— START Input for this task —

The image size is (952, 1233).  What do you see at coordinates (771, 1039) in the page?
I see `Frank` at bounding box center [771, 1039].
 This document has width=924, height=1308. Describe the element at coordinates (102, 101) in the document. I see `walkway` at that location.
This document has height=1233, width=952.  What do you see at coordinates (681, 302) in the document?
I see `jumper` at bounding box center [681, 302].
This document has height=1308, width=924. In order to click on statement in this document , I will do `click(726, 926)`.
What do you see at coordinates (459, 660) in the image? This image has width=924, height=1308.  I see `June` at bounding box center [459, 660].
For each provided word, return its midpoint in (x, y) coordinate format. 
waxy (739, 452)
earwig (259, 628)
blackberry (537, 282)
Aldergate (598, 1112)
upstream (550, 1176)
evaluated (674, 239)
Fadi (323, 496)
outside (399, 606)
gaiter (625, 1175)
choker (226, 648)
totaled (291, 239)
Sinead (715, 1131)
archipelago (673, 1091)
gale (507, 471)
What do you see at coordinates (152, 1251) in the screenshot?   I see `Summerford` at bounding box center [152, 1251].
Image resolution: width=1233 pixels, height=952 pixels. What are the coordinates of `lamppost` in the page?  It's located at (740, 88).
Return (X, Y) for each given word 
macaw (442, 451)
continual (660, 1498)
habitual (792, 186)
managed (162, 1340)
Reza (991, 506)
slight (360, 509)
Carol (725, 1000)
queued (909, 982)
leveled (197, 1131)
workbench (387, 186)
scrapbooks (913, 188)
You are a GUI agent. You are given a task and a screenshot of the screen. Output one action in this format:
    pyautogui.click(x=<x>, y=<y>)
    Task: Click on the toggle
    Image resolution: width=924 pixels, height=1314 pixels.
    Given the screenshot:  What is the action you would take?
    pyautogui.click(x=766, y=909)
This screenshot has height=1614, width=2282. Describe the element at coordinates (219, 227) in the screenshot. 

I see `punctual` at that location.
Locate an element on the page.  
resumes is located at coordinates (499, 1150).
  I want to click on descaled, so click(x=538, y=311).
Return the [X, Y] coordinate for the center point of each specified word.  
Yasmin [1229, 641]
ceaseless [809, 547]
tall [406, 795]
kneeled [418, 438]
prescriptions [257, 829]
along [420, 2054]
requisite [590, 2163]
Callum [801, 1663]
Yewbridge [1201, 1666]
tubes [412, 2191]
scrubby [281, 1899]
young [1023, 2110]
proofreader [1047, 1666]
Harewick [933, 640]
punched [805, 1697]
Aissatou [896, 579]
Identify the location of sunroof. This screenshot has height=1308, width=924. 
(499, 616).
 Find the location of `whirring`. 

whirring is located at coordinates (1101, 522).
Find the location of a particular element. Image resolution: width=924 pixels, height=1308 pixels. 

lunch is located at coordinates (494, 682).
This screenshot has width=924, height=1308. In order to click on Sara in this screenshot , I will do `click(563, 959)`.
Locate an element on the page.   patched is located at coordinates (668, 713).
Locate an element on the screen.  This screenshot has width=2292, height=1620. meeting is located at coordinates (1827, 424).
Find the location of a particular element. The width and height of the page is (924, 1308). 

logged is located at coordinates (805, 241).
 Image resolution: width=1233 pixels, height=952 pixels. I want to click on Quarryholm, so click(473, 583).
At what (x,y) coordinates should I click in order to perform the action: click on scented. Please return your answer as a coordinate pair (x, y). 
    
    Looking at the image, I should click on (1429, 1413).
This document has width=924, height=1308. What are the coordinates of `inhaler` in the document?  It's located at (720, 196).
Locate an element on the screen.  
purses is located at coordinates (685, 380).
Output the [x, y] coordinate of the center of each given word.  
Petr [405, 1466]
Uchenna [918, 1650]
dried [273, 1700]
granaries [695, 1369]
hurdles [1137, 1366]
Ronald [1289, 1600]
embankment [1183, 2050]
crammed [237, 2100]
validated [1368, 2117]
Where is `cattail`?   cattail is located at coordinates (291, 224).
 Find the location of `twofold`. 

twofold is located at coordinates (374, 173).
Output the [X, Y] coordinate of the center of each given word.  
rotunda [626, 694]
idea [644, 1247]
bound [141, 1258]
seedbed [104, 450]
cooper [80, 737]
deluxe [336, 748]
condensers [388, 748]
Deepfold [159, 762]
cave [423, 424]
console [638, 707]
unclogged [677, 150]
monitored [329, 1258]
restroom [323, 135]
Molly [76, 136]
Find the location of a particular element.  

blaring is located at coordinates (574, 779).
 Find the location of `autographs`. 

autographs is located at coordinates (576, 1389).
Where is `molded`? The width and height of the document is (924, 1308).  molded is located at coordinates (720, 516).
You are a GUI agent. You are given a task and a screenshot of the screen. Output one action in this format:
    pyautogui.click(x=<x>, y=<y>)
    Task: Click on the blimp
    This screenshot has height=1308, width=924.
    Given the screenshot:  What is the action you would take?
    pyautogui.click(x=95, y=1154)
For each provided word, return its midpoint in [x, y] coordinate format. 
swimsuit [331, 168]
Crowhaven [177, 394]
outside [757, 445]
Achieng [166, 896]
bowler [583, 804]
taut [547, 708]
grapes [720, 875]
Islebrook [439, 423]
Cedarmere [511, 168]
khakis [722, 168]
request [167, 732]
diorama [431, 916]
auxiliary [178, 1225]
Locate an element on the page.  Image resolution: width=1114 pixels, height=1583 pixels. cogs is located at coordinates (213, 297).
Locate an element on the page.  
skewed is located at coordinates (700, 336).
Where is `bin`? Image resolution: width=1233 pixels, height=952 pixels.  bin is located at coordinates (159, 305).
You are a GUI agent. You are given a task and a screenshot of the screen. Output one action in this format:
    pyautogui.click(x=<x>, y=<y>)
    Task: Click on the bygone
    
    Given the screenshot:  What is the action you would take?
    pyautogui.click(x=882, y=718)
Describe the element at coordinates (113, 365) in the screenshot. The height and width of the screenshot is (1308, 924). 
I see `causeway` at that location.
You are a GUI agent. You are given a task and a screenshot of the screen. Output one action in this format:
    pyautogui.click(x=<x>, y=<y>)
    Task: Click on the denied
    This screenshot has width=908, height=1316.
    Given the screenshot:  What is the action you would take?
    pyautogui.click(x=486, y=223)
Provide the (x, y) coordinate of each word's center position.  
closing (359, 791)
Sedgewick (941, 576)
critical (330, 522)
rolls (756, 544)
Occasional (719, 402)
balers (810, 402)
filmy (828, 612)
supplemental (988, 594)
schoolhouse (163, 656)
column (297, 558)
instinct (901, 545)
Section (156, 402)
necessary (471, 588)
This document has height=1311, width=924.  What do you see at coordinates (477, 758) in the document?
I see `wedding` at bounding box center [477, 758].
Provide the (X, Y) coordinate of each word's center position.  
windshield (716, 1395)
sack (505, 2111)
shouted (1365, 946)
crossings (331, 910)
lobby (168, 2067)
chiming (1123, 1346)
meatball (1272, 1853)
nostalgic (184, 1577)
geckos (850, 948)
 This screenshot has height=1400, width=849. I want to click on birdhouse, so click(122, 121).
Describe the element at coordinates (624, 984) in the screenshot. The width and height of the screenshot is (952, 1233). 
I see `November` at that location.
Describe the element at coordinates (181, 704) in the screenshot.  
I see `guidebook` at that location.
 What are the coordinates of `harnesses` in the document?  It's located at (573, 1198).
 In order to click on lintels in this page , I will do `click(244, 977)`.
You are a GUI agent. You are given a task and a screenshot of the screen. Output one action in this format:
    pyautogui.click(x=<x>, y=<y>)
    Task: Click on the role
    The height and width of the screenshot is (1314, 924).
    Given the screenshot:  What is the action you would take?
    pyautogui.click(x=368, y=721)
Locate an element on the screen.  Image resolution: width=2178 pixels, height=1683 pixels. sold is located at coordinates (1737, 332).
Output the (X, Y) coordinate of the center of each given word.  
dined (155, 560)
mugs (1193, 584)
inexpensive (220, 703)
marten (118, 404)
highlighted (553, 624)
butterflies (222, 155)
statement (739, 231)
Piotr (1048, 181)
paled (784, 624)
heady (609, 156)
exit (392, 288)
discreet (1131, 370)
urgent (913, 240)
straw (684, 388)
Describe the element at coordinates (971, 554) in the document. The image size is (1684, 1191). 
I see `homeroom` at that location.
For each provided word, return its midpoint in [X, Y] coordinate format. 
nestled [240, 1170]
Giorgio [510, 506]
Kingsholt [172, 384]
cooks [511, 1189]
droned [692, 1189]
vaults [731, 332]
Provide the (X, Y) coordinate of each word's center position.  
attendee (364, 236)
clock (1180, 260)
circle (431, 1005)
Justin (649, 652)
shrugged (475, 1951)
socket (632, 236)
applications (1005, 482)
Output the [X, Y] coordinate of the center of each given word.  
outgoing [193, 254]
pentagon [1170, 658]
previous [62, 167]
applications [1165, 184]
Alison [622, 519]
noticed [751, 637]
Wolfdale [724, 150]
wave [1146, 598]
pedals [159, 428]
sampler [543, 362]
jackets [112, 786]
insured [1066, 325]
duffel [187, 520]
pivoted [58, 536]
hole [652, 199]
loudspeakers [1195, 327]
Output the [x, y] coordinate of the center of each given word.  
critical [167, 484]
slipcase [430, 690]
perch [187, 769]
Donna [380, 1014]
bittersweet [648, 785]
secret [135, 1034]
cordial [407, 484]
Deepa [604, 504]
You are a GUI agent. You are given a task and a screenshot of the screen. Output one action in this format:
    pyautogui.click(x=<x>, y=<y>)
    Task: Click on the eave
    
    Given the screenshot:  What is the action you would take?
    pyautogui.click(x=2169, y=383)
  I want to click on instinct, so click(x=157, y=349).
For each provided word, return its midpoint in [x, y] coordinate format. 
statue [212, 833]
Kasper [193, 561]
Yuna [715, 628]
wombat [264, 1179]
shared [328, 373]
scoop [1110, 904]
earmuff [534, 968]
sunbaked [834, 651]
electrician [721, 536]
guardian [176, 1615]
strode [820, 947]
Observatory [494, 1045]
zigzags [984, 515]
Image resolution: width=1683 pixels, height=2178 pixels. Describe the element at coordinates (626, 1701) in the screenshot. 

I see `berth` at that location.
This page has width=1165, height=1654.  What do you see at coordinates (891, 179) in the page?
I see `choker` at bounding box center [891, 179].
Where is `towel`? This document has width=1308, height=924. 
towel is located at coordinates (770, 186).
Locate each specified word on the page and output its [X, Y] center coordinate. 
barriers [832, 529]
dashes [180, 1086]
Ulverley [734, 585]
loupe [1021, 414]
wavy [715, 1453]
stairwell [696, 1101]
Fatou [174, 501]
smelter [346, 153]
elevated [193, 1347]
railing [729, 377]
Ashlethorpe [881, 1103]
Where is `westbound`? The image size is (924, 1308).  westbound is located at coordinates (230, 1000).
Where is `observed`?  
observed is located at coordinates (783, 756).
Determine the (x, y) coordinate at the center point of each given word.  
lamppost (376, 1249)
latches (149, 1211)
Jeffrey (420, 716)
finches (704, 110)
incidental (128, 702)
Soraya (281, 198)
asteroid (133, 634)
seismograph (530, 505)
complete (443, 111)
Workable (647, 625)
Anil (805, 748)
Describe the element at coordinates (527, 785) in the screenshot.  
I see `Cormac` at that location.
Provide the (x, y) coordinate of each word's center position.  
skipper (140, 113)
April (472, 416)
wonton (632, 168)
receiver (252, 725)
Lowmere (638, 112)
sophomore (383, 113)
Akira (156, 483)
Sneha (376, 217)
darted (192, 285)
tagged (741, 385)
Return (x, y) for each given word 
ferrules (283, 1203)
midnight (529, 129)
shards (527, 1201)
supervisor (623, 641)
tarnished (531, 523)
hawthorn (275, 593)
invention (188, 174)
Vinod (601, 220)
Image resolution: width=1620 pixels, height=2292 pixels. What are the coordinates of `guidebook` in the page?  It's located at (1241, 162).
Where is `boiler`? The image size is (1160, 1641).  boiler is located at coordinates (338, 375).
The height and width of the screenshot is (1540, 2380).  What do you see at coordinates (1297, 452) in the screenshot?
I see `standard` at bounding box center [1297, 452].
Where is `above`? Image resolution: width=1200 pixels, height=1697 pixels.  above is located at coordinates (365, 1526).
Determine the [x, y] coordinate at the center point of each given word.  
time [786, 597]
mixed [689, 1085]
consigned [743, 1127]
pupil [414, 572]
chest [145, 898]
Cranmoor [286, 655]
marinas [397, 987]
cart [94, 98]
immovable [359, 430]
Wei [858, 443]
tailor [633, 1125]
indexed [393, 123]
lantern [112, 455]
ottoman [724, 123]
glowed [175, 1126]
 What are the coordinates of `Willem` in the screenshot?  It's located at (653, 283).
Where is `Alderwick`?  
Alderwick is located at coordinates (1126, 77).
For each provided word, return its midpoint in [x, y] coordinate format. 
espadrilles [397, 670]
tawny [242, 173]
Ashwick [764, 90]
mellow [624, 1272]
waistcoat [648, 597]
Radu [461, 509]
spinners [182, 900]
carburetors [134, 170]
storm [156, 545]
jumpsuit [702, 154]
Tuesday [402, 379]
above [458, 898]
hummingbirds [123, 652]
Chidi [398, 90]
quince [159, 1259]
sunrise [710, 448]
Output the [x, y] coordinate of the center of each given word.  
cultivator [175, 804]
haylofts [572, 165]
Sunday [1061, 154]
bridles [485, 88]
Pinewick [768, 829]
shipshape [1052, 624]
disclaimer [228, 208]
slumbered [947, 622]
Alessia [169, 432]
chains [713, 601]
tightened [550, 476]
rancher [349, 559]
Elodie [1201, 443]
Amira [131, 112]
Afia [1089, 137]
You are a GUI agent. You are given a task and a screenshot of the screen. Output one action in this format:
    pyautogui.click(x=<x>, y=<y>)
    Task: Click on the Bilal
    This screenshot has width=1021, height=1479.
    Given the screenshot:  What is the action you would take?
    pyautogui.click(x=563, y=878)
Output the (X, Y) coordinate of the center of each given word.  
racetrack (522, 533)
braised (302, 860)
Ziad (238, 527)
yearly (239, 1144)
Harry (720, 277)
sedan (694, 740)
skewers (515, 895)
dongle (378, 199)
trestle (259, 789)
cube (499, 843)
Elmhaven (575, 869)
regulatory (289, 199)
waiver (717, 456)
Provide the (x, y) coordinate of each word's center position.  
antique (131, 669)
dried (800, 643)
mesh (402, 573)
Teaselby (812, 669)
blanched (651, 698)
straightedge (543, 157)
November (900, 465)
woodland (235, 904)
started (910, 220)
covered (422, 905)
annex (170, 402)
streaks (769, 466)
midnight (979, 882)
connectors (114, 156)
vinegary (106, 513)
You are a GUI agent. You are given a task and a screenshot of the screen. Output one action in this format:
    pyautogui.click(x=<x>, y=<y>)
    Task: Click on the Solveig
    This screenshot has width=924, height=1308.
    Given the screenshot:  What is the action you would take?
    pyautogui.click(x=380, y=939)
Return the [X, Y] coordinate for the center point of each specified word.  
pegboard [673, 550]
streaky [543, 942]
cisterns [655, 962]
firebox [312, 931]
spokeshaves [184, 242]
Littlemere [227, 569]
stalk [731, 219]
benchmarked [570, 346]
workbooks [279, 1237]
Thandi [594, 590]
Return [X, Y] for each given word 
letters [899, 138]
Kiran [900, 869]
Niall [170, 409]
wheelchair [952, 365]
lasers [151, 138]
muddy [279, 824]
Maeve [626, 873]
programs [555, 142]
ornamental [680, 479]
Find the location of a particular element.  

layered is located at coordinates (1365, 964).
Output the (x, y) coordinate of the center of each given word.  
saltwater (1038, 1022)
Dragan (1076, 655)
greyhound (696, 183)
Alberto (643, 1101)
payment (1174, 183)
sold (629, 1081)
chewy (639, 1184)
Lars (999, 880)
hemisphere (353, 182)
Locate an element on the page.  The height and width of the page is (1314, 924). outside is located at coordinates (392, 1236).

— END Input for this task —

§ **Exercise brief**
Repeat the lines from the first one through the line containing "resumes is located", changing "midpoint" to "center". Keep everything else the same.

§ **Answer to the exercise**
The image size is (952, 1233).  What do you see at coordinates (771, 1039) in the page?
I see `Frank` at bounding box center [771, 1039].
 This document has width=924, height=1308. Describe the element at coordinates (102, 101) in the document. I see `walkway` at that location.
This document has height=1233, width=952.  What do you see at coordinates (681, 302) in the document?
I see `jumper` at bounding box center [681, 302].
This document has height=1308, width=924. In order to click on statement in this document , I will do `click(726, 926)`.
What do you see at coordinates (459, 660) in the image? This image has width=924, height=1308.  I see `June` at bounding box center [459, 660].
For each provided word, return its center in (x, y) coordinate format. 
waxy (739, 452)
earwig (259, 628)
blackberry (537, 282)
Aldergate (598, 1112)
upstream (550, 1176)
evaluated (674, 239)
Fadi (323, 496)
outside (399, 606)
gaiter (625, 1175)
choker (226, 648)
totaled (291, 239)
Sinead (715, 1131)
archipelago (673, 1091)
gale (507, 471)
What do you see at coordinates (152, 1251) in the screenshot?   I see `Summerford` at bounding box center [152, 1251].
Image resolution: width=1233 pixels, height=952 pixels. What are the coordinates of `lamppost` in the page?  It's located at (740, 88).
Return (X, Y) for each given word 
macaw (442, 451)
continual (660, 1498)
habitual (792, 186)
managed (162, 1340)
Reza (991, 506)
slight (360, 509)
Carol (725, 1000)
queued (909, 982)
leveled (197, 1131)
workbench (387, 186)
scrapbooks (913, 188)
You are a GUI agent. You are given a task and a screenshot of the screen. Output one action in this format:
    pyautogui.click(x=<x>, y=<y>)
    Task: Click on the toggle
    Image resolution: width=924 pixels, height=1314 pixels.
    Given the screenshot:  What is the action you would take?
    pyautogui.click(x=766, y=909)
This screenshot has height=1614, width=2282. Describe the element at coordinates (219, 227) in the screenshot. 

I see `punctual` at that location.
Locate an element on the page.  
resumes is located at coordinates (499, 1150).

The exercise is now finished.